◆ WORK TASK ◆
Give back only the line containing "(433, 223) = (391, 268): pink" and every line after it through the end of the data below, transcribed exactly.

◆ INPUT DATA ◆
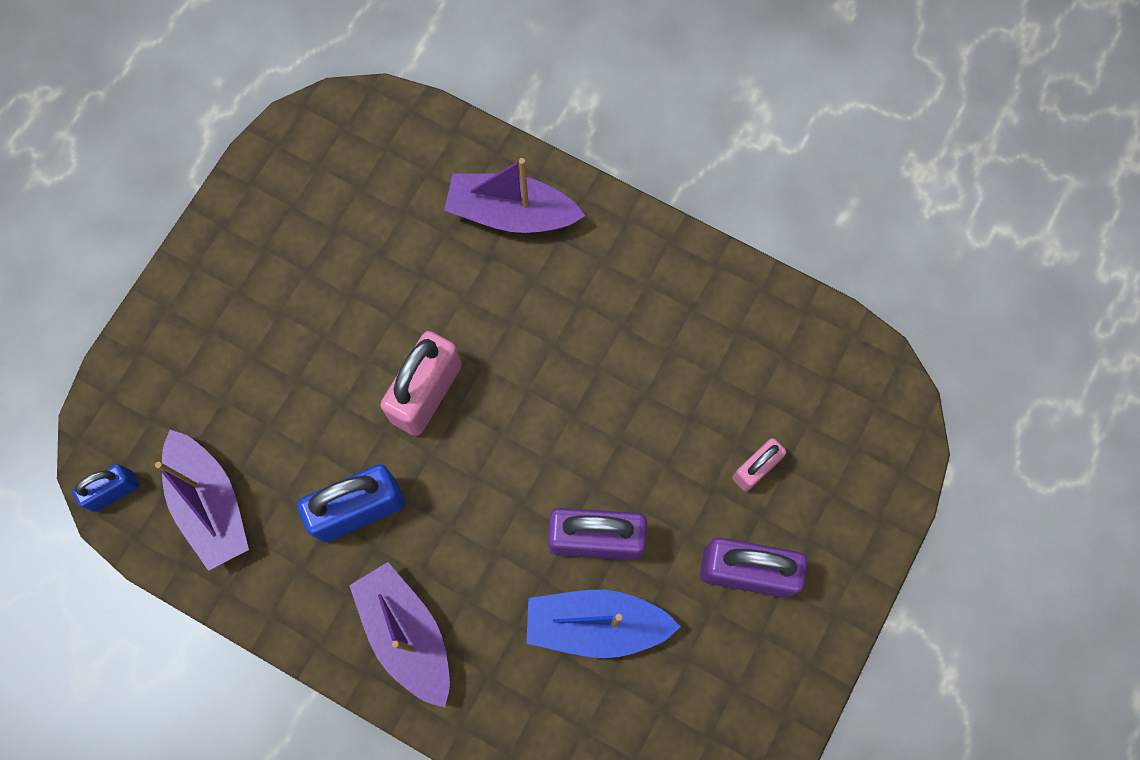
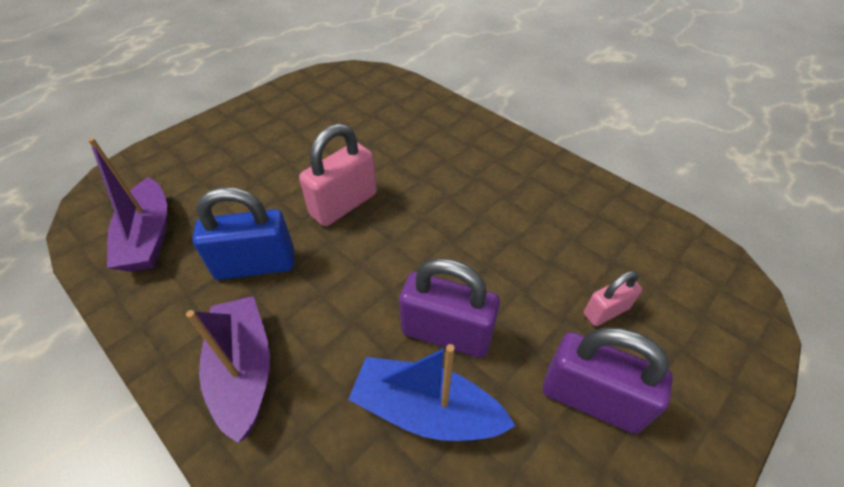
camera: 15 degrees right, 25 degrees down
(114, 491) = (90, 214): blue padlock -> none
(511, 213) = (441, 127): purple boat -> none

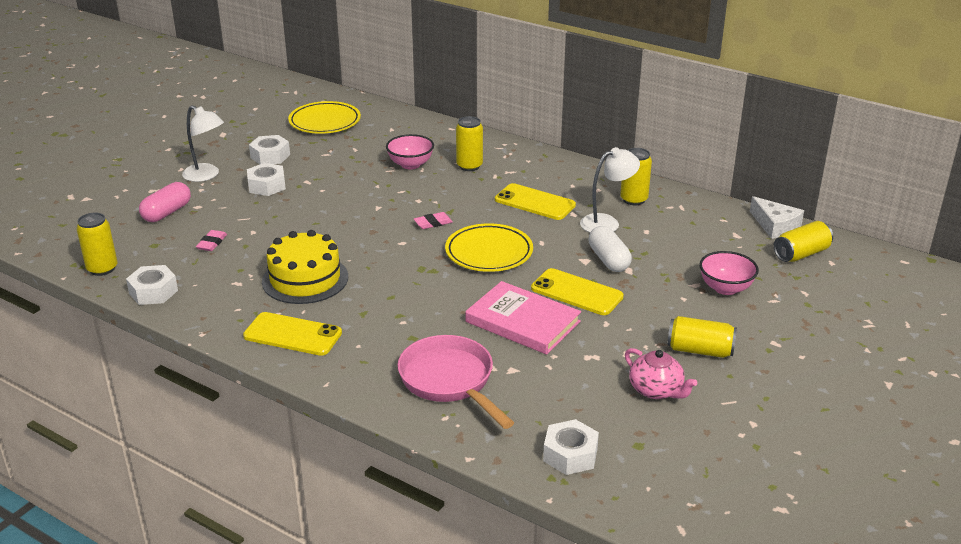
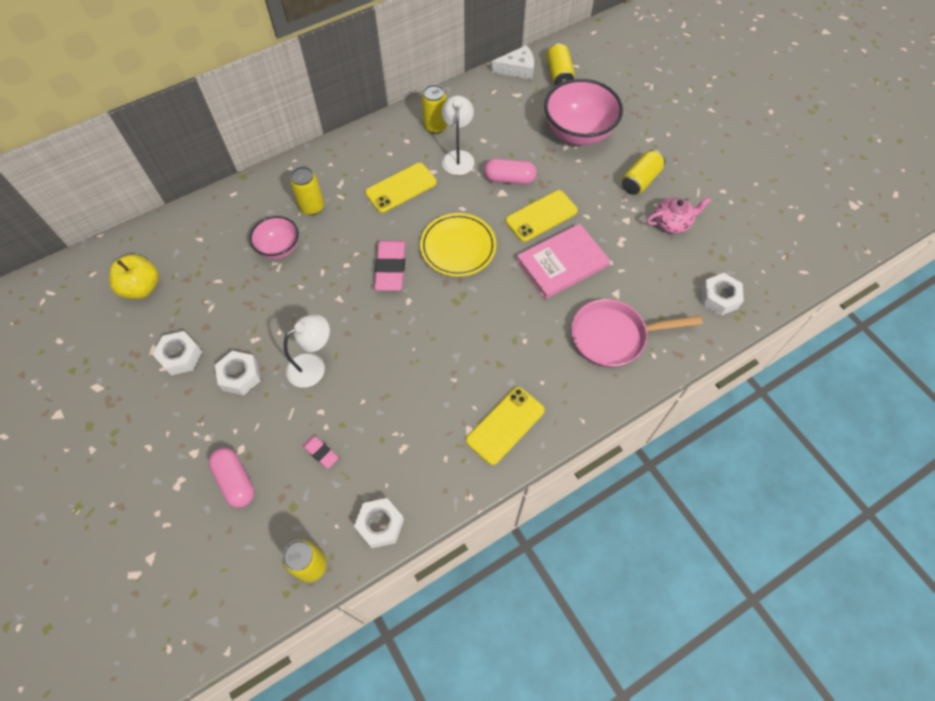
camera: 65 degrees left, 30 degrees up
(206, 175) = (181, 425): white lamp -> white lamp (313, 366)
(305, 279) = (426, 391): yellow cake -> none
(325, 122) = (142, 287): yellow plate -> yellow apple
(433, 223) = (391, 268): pink eraser -> pink eraser, size x1.92
(608, 260) = (509, 179): white capsule -> pink capsule
(725, 288) = (578, 133): pink bowl -> pink bowl, size x1.75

◆ TASK SOLUTION ◆
(433, 223) = (391, 268): pink eraser -> pink eraser, size x1.92
(608, 260) = (509, 179): white capsule -> pink capsule
(725, 288) = (578, 133): pink bowl -> pink bowl, size x1.75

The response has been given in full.